_GOAL_: Reproduce the lines from the start of the items through the line containing "Can you encode", inclusive, substituting "score" for "sheet music" and leaving everything else unchanged.

(Data items)
-- START --

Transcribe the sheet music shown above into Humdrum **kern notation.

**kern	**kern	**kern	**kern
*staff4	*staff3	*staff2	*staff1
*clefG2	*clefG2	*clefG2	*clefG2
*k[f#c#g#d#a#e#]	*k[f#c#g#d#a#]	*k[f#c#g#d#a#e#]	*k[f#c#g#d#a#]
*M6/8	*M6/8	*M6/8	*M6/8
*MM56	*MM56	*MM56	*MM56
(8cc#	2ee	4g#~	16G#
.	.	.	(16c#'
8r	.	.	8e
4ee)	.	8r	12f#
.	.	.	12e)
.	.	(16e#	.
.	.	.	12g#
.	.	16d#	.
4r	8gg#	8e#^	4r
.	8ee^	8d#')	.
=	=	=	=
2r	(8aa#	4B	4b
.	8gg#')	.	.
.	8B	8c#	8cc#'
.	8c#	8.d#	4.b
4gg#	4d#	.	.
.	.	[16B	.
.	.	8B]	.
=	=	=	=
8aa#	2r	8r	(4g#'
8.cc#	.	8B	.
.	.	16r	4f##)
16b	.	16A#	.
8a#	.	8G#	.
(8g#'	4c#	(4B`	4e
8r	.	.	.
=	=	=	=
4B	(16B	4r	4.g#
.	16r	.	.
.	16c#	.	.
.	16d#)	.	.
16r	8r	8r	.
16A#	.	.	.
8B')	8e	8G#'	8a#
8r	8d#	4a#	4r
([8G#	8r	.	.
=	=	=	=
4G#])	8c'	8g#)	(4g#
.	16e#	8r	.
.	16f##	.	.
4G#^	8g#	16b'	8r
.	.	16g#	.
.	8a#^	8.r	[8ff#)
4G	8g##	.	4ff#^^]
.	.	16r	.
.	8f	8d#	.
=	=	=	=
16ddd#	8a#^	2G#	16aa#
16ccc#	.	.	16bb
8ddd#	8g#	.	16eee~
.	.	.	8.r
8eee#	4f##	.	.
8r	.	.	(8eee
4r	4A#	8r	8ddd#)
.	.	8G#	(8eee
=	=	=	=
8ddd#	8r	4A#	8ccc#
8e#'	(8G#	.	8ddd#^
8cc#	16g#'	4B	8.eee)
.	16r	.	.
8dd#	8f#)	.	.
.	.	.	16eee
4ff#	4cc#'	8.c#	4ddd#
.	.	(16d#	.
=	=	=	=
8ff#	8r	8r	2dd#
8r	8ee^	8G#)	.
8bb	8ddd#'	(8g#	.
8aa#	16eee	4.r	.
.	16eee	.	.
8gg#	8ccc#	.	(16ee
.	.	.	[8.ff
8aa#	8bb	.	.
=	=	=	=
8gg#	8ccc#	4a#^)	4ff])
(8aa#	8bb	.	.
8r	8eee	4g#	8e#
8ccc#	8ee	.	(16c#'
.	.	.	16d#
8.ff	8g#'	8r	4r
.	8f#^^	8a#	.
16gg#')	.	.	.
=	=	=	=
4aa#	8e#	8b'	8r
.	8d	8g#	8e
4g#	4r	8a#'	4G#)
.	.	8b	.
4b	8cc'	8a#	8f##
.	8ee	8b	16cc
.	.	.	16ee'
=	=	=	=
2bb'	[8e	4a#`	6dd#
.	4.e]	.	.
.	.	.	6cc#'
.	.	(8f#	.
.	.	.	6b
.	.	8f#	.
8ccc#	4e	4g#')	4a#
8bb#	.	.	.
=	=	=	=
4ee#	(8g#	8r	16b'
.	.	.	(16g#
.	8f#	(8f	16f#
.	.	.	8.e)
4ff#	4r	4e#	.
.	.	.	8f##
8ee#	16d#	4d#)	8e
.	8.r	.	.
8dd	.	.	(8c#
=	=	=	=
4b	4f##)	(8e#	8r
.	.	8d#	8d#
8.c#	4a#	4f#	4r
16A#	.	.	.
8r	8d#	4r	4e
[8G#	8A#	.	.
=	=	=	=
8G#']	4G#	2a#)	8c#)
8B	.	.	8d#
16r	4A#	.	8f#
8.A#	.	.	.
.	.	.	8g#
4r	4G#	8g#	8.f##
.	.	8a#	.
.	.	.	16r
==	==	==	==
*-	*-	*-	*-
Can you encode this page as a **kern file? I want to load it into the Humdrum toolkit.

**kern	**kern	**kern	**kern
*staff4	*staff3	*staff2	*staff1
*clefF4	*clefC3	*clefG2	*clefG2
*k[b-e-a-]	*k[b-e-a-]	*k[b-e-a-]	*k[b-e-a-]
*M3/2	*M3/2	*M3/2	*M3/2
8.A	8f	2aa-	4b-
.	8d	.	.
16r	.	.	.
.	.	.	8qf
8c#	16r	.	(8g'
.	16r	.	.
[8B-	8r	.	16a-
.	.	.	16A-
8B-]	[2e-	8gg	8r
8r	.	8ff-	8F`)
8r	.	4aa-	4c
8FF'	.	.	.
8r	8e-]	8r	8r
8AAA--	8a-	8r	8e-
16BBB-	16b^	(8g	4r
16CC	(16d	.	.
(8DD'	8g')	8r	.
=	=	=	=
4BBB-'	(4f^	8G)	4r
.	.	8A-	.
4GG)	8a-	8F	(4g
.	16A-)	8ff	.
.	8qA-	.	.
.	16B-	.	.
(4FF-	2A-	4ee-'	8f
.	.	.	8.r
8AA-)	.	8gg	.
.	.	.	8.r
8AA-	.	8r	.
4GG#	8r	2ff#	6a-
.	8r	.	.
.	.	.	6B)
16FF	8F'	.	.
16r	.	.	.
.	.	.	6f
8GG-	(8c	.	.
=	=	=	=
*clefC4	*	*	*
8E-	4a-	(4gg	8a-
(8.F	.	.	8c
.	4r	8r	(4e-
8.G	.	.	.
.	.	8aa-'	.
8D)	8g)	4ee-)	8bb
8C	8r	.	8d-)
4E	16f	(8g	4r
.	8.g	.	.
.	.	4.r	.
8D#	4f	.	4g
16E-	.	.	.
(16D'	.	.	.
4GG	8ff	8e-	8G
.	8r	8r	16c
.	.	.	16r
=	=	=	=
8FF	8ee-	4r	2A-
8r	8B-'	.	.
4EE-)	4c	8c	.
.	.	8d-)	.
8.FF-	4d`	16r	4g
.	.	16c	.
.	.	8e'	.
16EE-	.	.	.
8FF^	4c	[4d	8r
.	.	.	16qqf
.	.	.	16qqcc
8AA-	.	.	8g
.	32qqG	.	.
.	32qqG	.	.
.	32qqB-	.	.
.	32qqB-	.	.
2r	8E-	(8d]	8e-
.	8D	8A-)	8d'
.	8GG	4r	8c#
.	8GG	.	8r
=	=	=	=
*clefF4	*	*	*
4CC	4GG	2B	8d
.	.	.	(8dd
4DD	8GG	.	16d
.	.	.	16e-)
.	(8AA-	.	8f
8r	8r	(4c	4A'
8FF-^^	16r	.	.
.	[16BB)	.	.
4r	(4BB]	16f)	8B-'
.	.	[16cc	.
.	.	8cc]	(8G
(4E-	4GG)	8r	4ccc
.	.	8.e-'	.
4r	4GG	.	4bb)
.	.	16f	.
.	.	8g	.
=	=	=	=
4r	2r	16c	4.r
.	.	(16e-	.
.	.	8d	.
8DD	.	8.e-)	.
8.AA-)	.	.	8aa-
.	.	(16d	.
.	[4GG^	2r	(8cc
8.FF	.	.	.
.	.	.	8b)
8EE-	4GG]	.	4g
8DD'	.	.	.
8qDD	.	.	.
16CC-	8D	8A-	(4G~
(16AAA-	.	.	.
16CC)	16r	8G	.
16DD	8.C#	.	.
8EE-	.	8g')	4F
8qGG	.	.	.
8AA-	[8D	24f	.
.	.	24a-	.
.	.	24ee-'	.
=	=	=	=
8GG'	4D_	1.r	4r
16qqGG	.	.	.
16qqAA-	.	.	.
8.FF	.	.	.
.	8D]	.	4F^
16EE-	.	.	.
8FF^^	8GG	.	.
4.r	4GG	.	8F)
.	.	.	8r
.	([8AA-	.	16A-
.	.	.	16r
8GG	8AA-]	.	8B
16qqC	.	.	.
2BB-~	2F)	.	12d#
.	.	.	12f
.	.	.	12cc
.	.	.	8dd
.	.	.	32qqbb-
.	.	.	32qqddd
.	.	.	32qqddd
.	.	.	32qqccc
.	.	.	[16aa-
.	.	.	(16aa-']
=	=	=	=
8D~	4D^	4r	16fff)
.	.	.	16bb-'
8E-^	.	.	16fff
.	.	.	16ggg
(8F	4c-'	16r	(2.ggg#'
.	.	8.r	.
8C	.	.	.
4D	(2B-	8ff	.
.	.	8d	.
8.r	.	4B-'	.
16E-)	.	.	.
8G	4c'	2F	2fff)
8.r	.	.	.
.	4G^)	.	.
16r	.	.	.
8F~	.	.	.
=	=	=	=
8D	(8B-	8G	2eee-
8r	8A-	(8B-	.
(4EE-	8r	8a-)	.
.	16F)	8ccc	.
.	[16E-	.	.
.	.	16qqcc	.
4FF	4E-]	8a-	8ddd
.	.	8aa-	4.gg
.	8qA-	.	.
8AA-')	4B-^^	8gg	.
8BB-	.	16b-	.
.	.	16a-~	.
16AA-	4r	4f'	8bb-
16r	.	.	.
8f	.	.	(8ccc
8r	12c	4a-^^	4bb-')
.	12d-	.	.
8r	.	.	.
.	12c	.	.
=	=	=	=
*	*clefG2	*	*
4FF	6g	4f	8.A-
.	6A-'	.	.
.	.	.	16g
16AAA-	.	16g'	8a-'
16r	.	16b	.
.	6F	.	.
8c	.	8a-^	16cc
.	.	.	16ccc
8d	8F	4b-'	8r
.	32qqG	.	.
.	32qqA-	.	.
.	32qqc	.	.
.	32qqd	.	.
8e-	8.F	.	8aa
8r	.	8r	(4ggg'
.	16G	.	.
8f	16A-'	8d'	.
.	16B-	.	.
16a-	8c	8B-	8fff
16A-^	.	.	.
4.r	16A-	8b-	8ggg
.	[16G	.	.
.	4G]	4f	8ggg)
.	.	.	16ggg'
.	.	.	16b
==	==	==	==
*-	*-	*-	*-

-- END --

_WORKED ANSWER_:
Transcribe the score shown above into Humdrum **kern notation.

**kern	**kern	**kern	**kern
*staff4	*staff3	*staff2	*staff1
*clefG2	*clefG2	*clefG2	*clefG2
*k[f#c#g#d#a#e#]	*k[f#c#g#d#a#]	*k[f#c#g#d#a#e#]	*k[f#c#g#d#a#]
*M6/8	*M6/8	*M6/8	*M6/8
*MM56	*MM56	*MM56	*MM56
(8cc#	2ee	4g#~	16G#
.	.	.	(16c#'
8r	.	.	8e
4ee)	.	8r	12f#
.	.	.	12e)
.	.	(16e#	.
.	.	.	12g#
.	.	16d#	.
4r	8gg#	8e#^	4r
.	8ee^	8d#')	.
=	=	=	=
2r	(8aa#	4B	4b
.	8gg#')	.	.
.	8B	8c#	8cc#'
.	8c#	8.d#	4.b
4gg#	4d#	.	.
.	.	[16B	.
.	.	8B]	.
=	=	=	=
8aa#	2r	8r	(4g#'
8.cc#	.	8B	.
.	.	16r	4f##)
16b	.	16A#	.
8a#	.	8G#	.
(8g#'	4c#	(4B`	4e
8r	.	.	.
=	=	=	=
4B	(16B	4r	4.g#
.	16r	.	.
.	16c#	.	.
.	16d#)	.	.
16r	8r	8r	.
16A#	.	.	.
8B')	8e	8G#'	8a#
8r	8d#	4a#	4r
([8G#	8r	.	.
=	=	=	=
4G#])	8c'	8g#)	(4g#
.	16e#	8r	.
.	16f##	.	.
4G#^	8g#	16b'	8r
.	.	16g#	.
.	8a#^	8.r	[8ff#)
4G	8g##	.	4ff#^^]
.	.	16r	.
.	8f	8d#	.
=	=	=	=
16ddd#	8a#^	2G#	16aa#
16ccc#	.	.	16bb
8ddd#	8g#	.	16eee~
.	.	.	8.r
8eee#	4f##	.	.
8r	.	.	(8eee
4r	4A#	8r	8ddd#)
.	.	8G#	(8eee
=	=	=	=
8ddd#	8r	4A#	8ccc#
8e#'	(8G#	.	8ddd#^
8cc#	16g#'	4B	8.eee)
.	16r	.	.
8dd#	8f#)	.	.
.	.	.	16eee
4ff#	4cc#'	8.c#	4ddd#
.	.	(16d#	.
=	=	=	=
8ff#	8r	8r	2dd#
8r	8ee^	8G#)	.
8bb	8ddd#'	(8g#	.
8aa#	16eee	4.r	.
.	16eee	.	.
8gg#	8ccc#	.	(16ee
.	.	.	[8.ff
8aa#	8bb	.	.
=	=	=	=
8gg#	8ccc#	4a#^)	4ff])
(8aa#	8bb	.	.
8r	8eee	4g#	8e#
8ccc#	8ee	.	(16c#'
.	.	.	16d#
8.ff	8g#'	8r	4r
.	8f#^^	8a#	.
16gg#')	.	.	.
=	=	=	=
4aa#	8e#	8b'	8r
.	8d	8g#	8e
4g#	4r	8a#'	4G#)
.	.	8b	.
4b	8cc'	8a#	8f##
.	8ee	8b	16cc
.	.	.	16ee'
=	=	=	=
2bb'	[8e	4a#`	6dd#
.	4.e]	.	.
.	.	.	6cc#'
.	.	(8f#	.
.	.	.	6b
.	.	8f#	.
8ccc#	4e	4g#')	4a#
8bb#	.	.	.
=	=	=	=
4ee#	(8g#	8r	16b'
.	.	.	(16g#
.	8f#	(8f	16f#
.	.	.	8.e)
4ff#	4r	4e#	.
.	.	.	8f##
8ee#	16d#	4d#)	8e
.	8.r	.	.
8dd	.	.	(8c#
=	=	=	=
4b	4f##)	(8e#	8r
.	.	8d#	8d#
8.c#	4a#	4f#	4r
16A#	.	.	.
8r	8d#	4r	4e
[8G#	8A#	.	.
=	=	=	=
8G#']	4G#	2a#)	8c#)
8B	.	.	8d#
16r	4A#	.	8f#
8.A#	.	.	.
.	.	.	8g#
4r	4G#	8g#	8.f##
.	.	8a#	.
.	.	.	16r
==	==	==	==
*-	*-	*-	*-
Can you encode this page as a **kern file? I want to load it into the Humdrum toolkit.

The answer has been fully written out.